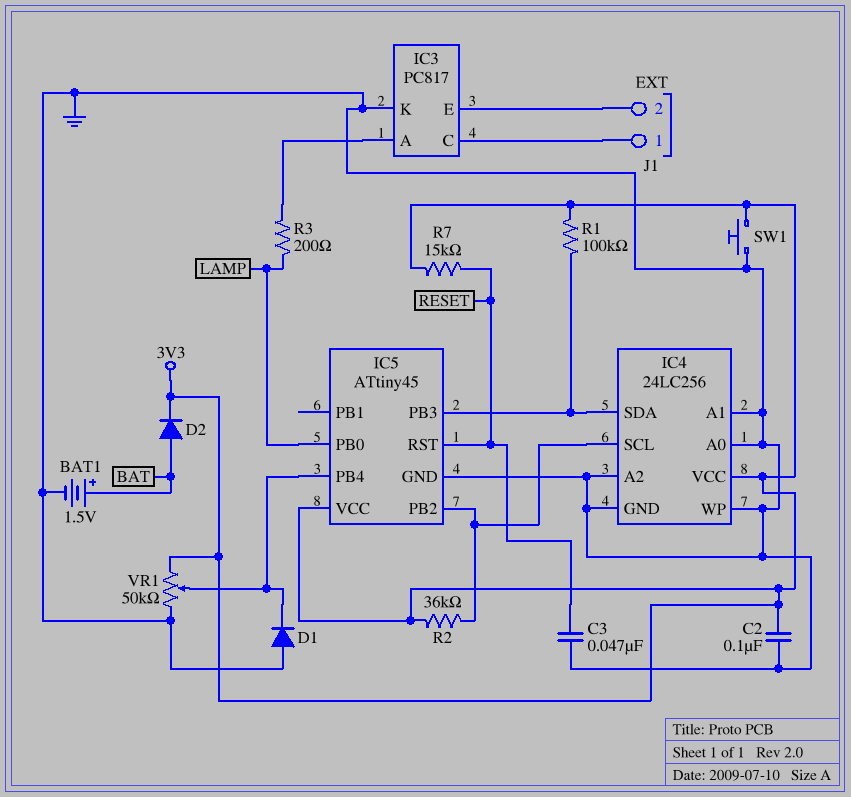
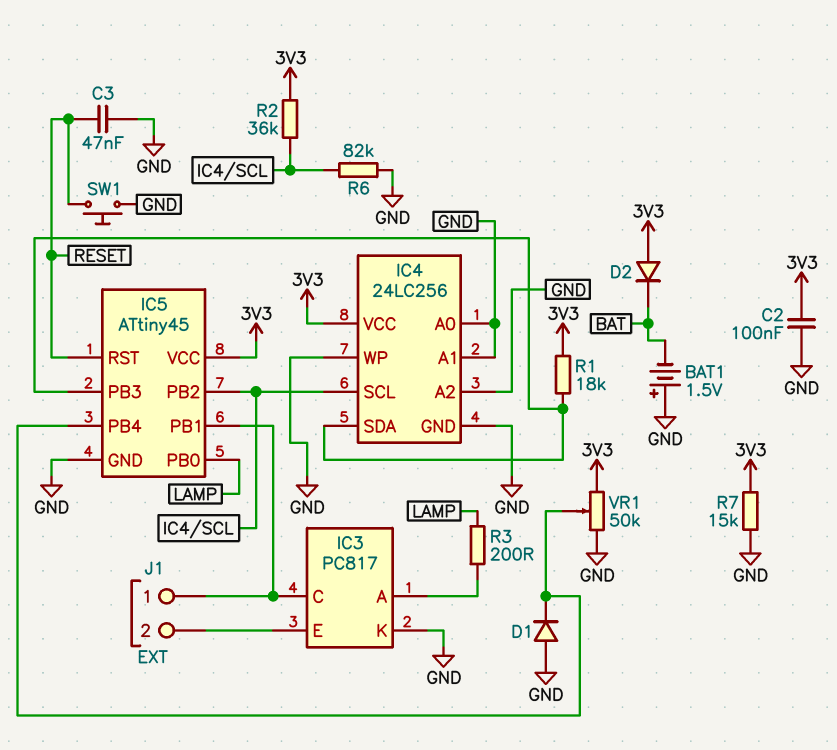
BAT1: 1.5V (plus BAT, minus GND) -> 1.5V (plus GND, minus BAT)
D2: diode (A BAT, K 3V3) -> diode (A 3V3, K BAT)
IC5 pin PB1: none -> IC3/C
R1: 100k (3V3, IC4/SDA) -> 18k (3V3, IC4/SDA)
R6: none -> 82k (GND, IC4/SCL)
R7: 15k (3V3, RESET) -> 15k (3V3, GND)
SW1: button (3V3, GND) -> button (GND, RESET)

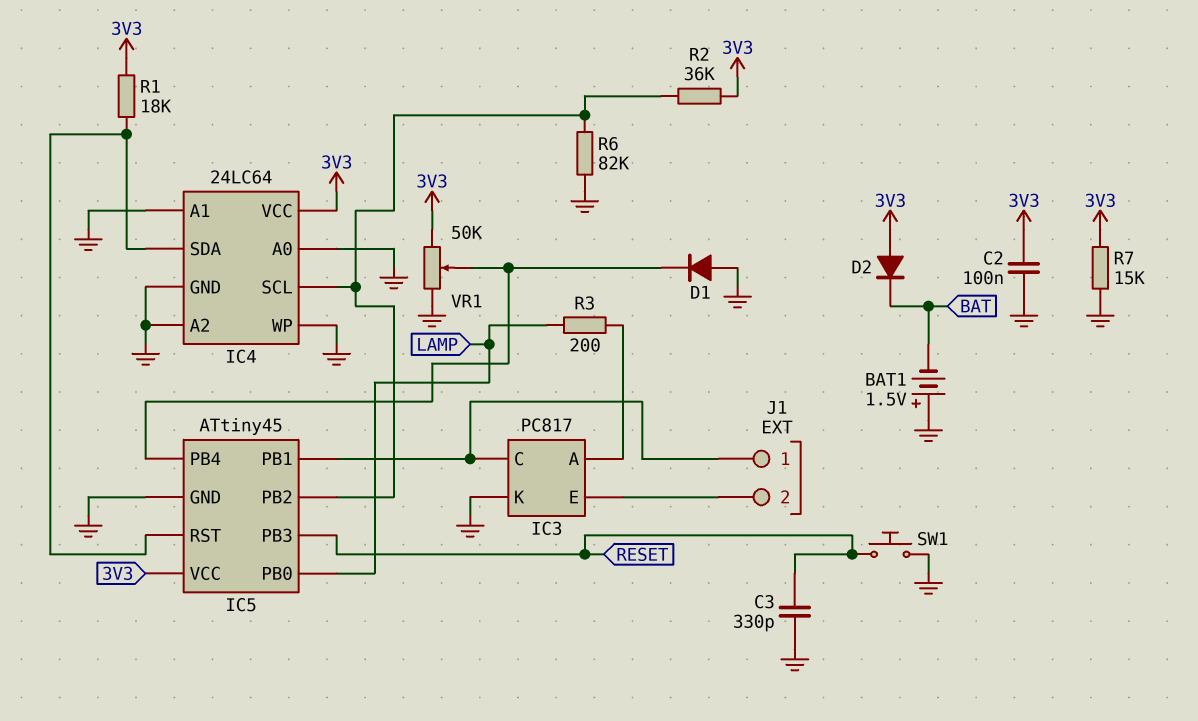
C3: 47nF (GND, RESET) -> 330pF (GND, RESET)
IC4: 24LC256 -> 24LC64
IC5 pin PB3: IC4/SDA -> RESET
IC5 pin RST: RESET -> IC4/SDA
──────
The task here is to output the line with "C3: 47nF (GND, RESET) -> 330pF (GND, RESET)" and all lines after it to the end of the records above, exactly and only those.

C3: 47nF (GND, RESET) -> 330pF (GND, RESET)
IC4: 24LC256 -> 24LC64
IC5 pin PB3: IC4/SDA -> RESET
IC5 pin RST: RESET -> IC4/SDA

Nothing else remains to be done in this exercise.